:: EXERCISE BRIEF ::
Repeat the listing in full, preserving every character.

:: ENTRIES PROVIDED ::
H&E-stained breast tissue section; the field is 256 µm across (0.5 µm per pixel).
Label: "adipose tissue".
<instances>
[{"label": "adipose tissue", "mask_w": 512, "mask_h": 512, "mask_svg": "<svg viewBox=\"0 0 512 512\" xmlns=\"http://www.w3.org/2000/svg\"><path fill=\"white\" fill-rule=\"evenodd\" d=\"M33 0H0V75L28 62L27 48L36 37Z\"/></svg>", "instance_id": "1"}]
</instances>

:: WORKED ANSWER ::
H&E-stained breast tissue section; the field is 256 µm across (0.5 µm per pixel).
Label: "adipose tissue".
<instances>
[{"label": "adipose tissue", "mask_w": 512, "mask_h": 512, "mask_svg": "<svg viewBox=\"0 0 512 512\" xmlns=\"http://www.w3.org/2000/svg\"><path fill=\"white\" fill-rule=\"evenodd\" d=\"M33 0H0V75L28 62L27 48L36 37Z\"/></svg>", "instance_id": "1"}]
</instances>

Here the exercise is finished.